#### [WHAT YOU WILL DO]
Please copy the records below word for word, between the lines holding "24: 10:21 -> 10:22" and "Eva: none -> 5:59", inclusive.

#### [RECORD LIST]
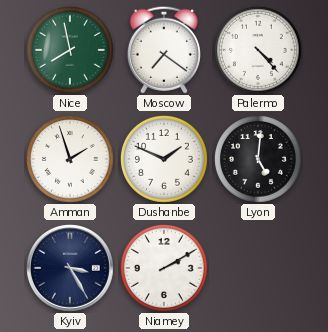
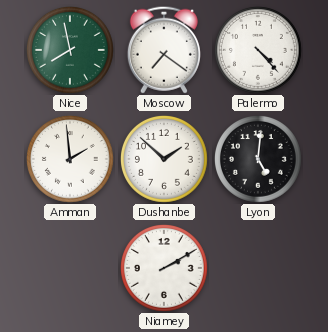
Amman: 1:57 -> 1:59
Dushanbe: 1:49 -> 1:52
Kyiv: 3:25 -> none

...

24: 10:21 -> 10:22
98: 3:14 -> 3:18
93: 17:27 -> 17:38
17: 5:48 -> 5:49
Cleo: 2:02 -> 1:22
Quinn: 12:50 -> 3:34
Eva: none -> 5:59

==

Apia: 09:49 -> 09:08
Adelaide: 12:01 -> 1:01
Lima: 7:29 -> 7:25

#### [ANSWER TO THIS PROBLEM]
24: 10:21 -> 10:22
98: 3:14 -> 3:18
93: 17:27 -> 17:38
17: 5:48 -> 5:49
Cleo: 2:02 -> 1:22
Quinn: 12:50 -> 3:34
Eva: none -> 5:59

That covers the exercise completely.